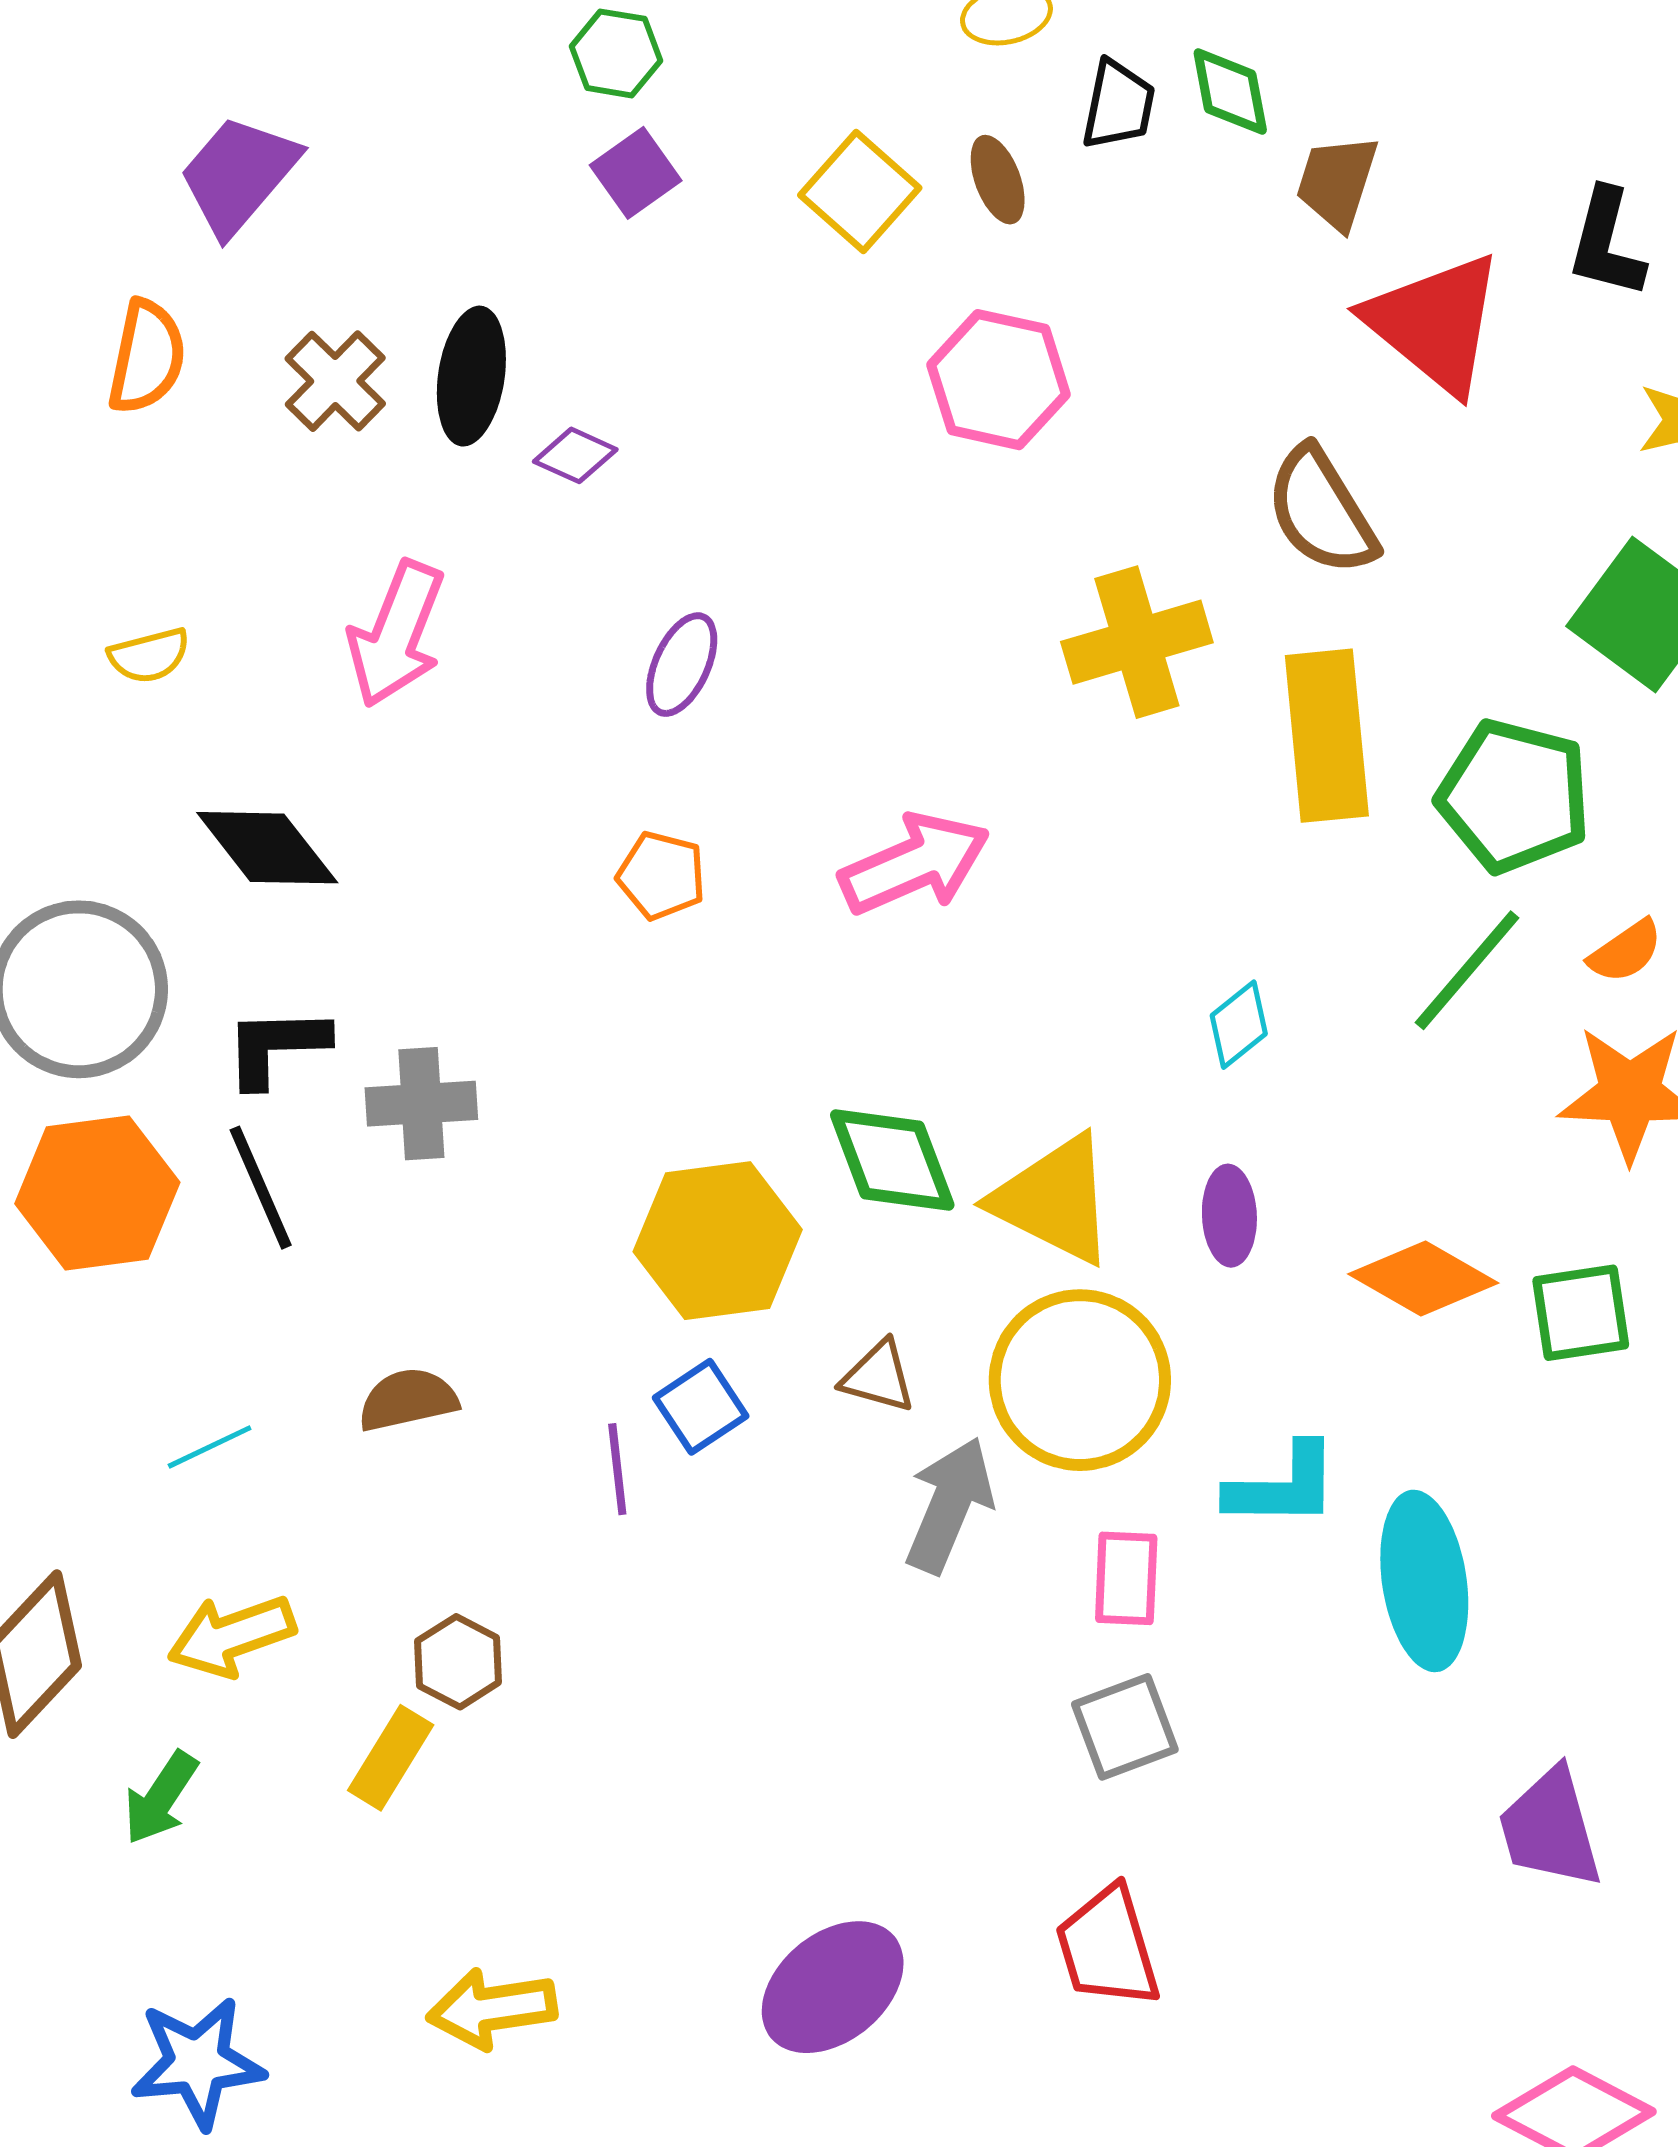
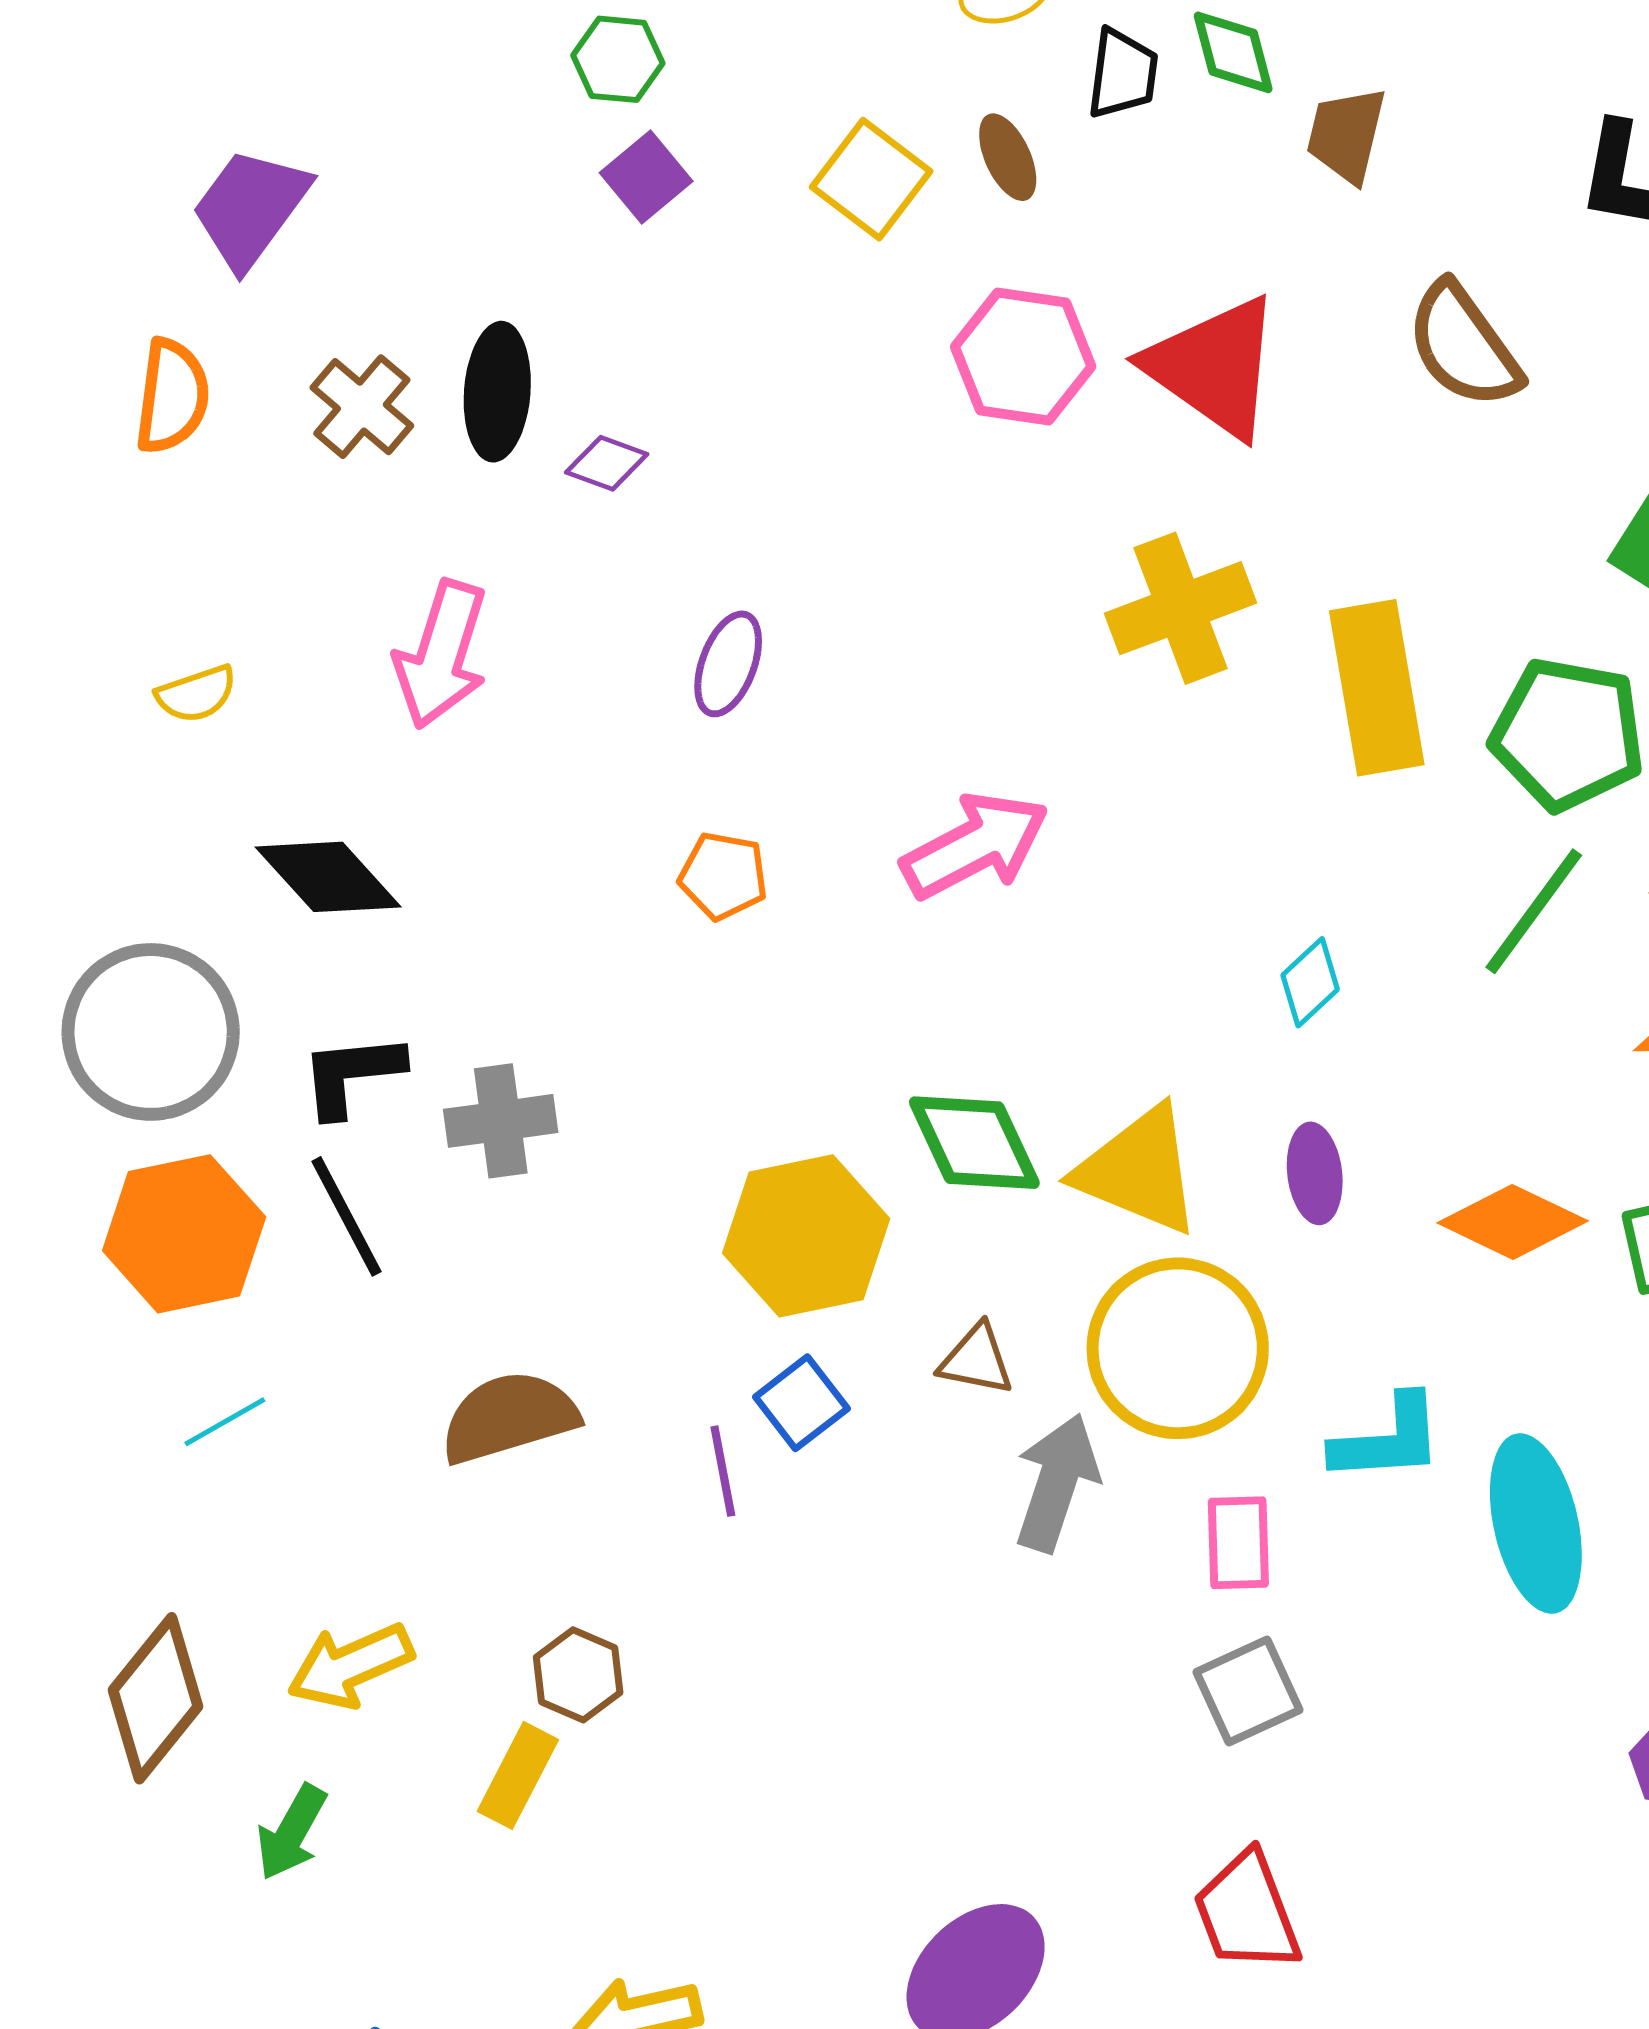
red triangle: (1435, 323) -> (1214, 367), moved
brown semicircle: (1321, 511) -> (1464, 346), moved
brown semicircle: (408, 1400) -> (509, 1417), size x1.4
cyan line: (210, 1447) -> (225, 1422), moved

═══

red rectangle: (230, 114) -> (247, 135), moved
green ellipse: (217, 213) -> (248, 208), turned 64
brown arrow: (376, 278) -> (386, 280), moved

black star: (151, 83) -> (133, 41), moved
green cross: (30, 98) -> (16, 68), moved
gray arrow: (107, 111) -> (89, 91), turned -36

═══

What you will do ▸ Every line above from the line with "brown arrow: (376, 278) -> (386, 280), moved" to the line with "gray arrow: (107, 111)" is wanted, ends included; write them out exactly and add no other line.

Answer section ▸
brown arrow: (376, 278) -> (386, 280), moved

black star: (151, 83) -> (133, 41), moved
green cross: (30, 98) -> (16, 68), moved
gray arrow: (107, 111) -> (89, 91), turned -36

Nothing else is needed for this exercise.